[Rows of spatial question data]

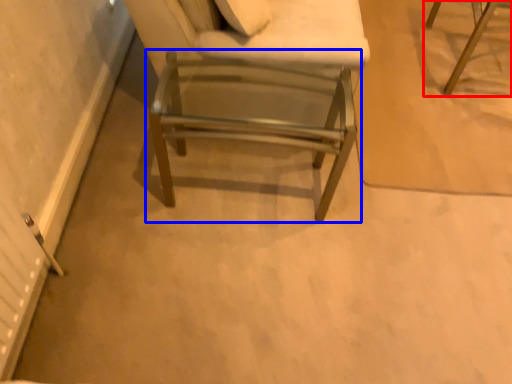
Question: Among these objects, which one is farthest to the camera, chair (highlighted by a red box) or chair (highlighted by a blue box)?

Choices:
 (A) chair
 (B) chair

Answer: (A)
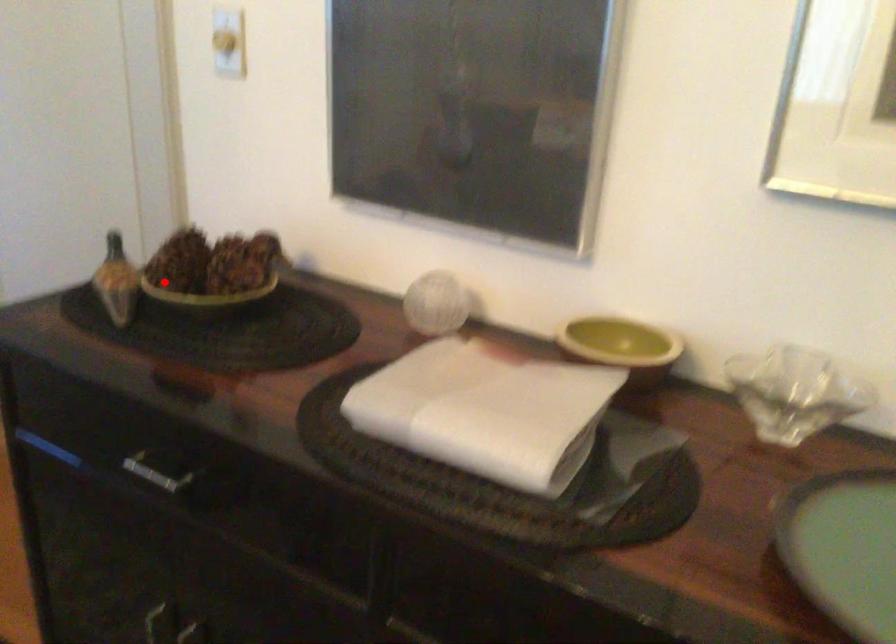
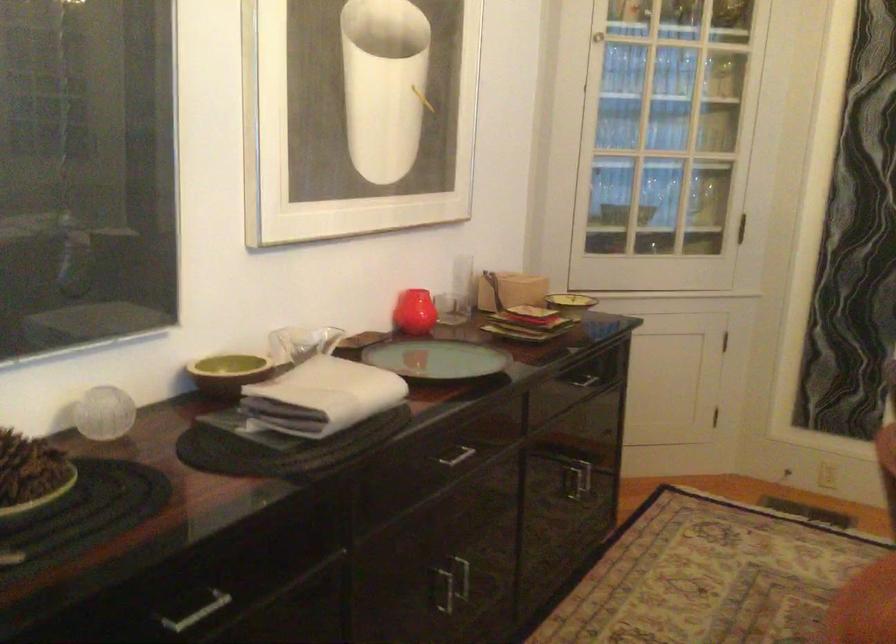
Where in the second image is the point corresponding to the highlighted location from the first image?

(30, 475)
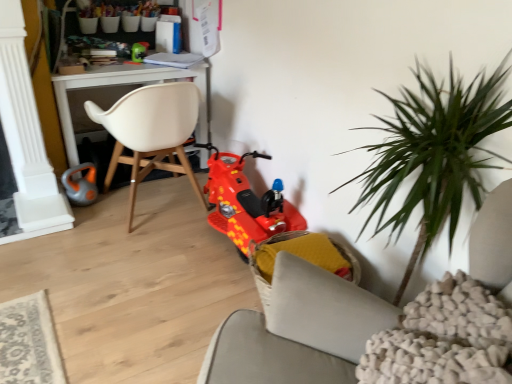
Question: Would you say shiny plastic scooter at center, which appears as the 3th toy when viewed from the left, is to the left or to the right of white plastic desk at upper left in the picture?

Choices:
 (A) right
 (B) left

Answer: (A)

Question: Is point (215, 153) positioned closer to the camera than point (68, 155)?

Choices:
 (A) closer
 (B) farther

Answer: (A)

Question: Which is farther from the yellow fabric chair at lower center, the second chair when ordered from top to bottom?

Choices:
 (A) white plastic desk at upper left
 (B) green plastic toy at upper center, the 2th toy in the right-to-left sequence
 (C) shiny plastic scooter at center, the first toy from the bottom
 (D) white matte chair at center, which is the 2th chair from right to left
 (E) orange rubber toy at lower left, arranged as the first toy when viewed from the left

Answer: (B)

Question: Which object is positioned closest to the white plastic desk at upper left?

Choices:
 (A) orange rubber toy at lower left, placed as the 2th toy when sorted from top to bottom
 (B) white matte chair at center, the 1th chair when ordered from top to bottom
 (C) green plastic toy at upper center, the third toy when ordered from bottom to top
 (D) shiny plastic scooter at center, placed as the first toy when sorted from right to left
 (E) yellow fabric chair at lower center, the second chair when ordered from top to bottom

Answer: (B)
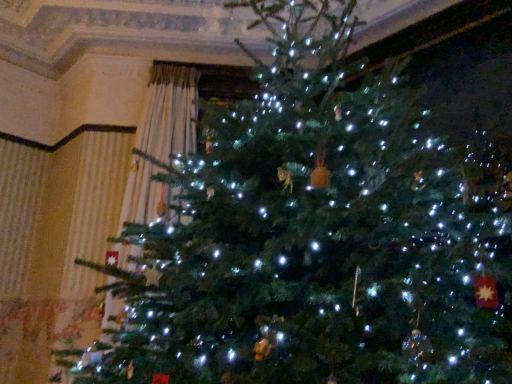
The width and height of the screenshot is (512, 384). What do you see at coordinates (169, 112) in the screenshot?
I see `white sheer curtain at left` at bounding box center [169, 112].

Find the location of `white sheer curtain at left`. white sheer curtain at left is located at coordinates (169, 112).

You are a GUI agent. You are given a task and a screenshot of the screen. Output one action in this format:
    pyautogui.click(x=<x>, y=<y>)
    Task: Click on the white sheer curtain at left
    Image resolution: width=512 pixels, height=384 pixels.
    Given the screenshot: What is the action you would take?
    pyautogui.click(x=169, y=112)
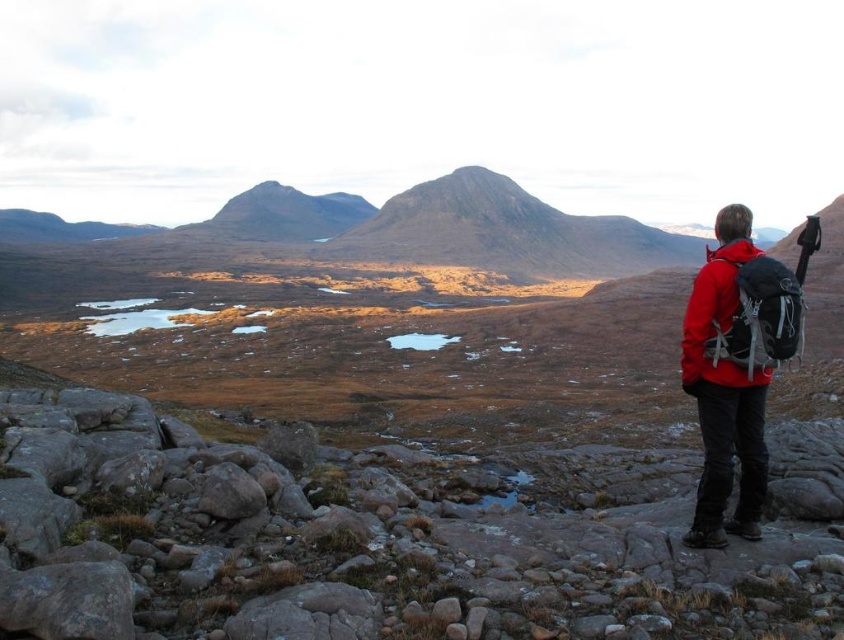
Question: Is red matte jacket at right positioned before matte red jacket at right?

Choices:
 (A) no
 (B) yes

Answer: (B)

Question: Which of the following is the closest to the observer?

Choices:
 (A) (718, 365)
 (B) (818, 435)
 (C) (755, 358)

Answer: (C)

Question: Can you confirm if gray rock at lower right is thinner than red matte jacket at right?

Choices:
 (A) no
 (B) yes

Answer: (A)

Question: Which object appears closest to the camera in this image?

Choices:
 (A) matte red jacket at right
 (B) gray rock at lower right

Answer: (B)

Question: Can you confirm if gray rock at lower right is positioned to the left of red matte jacket at right?

Choices:
 (A) no
 (B) yes

Answer: (B)

Question: Among these points, which one is farthest from the camera?

Choices:
 (A) (747, 275)
 (B) (734, 244)
 (C) (667, 541)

### Brief
Starting with the line that contains "Question: Would you" and going on through the line that contains "Answer: (C)", copy the entries again with "desk" changed to "table" and everything else unchanged. Give only these lines, and leave the pictures out.

### Response to this exercise
Question: Would you say shiny plastic scooter at center, which appears as the 3th toy when viewed from the left, is to the left or to the right of white plastic table at upper left in the picture?

Choices:
 (A) right
 (B) left

Answer: (A)

Question: Is point (215, 153) positioned closer to the camera than point (68, 155)?

Choices:
 (A) closer
 (B) farther

Answer: (A)

Question: Which is farther from the yellow fabric chair at lower center, the second chair when ordered from top to bottom?

Choices:
 (A) white plastic table at upper left
 (B) green plastic toy at upper center, the 2th toy in the right-to-left sequence
 (C) shiny plastic scooter at center, the first toy from the bottom
 (D) white matte chair at center, which is the 2th chair from right to left
 (E) orange rubber toy at lower left, arranged as the first toy when viewed from the left

Answer: (B)

Question: Which object is positioned closest to the white plastic table at upper left?

Choices:
 (A) orange rubber toy at lower left, placed as the 2th toy when sorted from top to bottom
 (B) white matte chair at center, the 1th chair when ordered from top to bottom
 (C) green plastic toy at upper center, the third toy when ordered from bottom to top
 (D) shiny plastic scooter at center, placed as the first toy when sorted from right to left
 (E) yellow fabric chair at lower center, the second chair when ordered from top to bottom

Answer: (B)
The width and height of the screenshot is (512, 384). What do you see at coordinates (169, 112) in the screenshot?
I see `white sheer curtain at left` at bounding box center [169, 112].

Find the location of `white sheer curtain at left`. white sheer curtain at left is located at coordinates (169, 112).

You are a GUI agent. You are given a task and a screenshot of the screen. Output one action in this format:
    pyautogui.click(x=<x>, y=<y>)
    Task: Click on the white sheer curtain at left
    Image resolution: width=512 pixels, height=384 pixels.
    Given the screenshot: What is the action you would take?
    pyautogui.click(x=169, y=112)
Question: Is red matte jacket at right positioned before matte red jacket at right?

Choices:
 (A) no
 (B) yes

Answer: (B)

Question: Which of the following is the closest to the observer?

Choices:
 (A) (718, 365)
 (B) (818, 435)
 (C) (755, 358)

Answer: (C)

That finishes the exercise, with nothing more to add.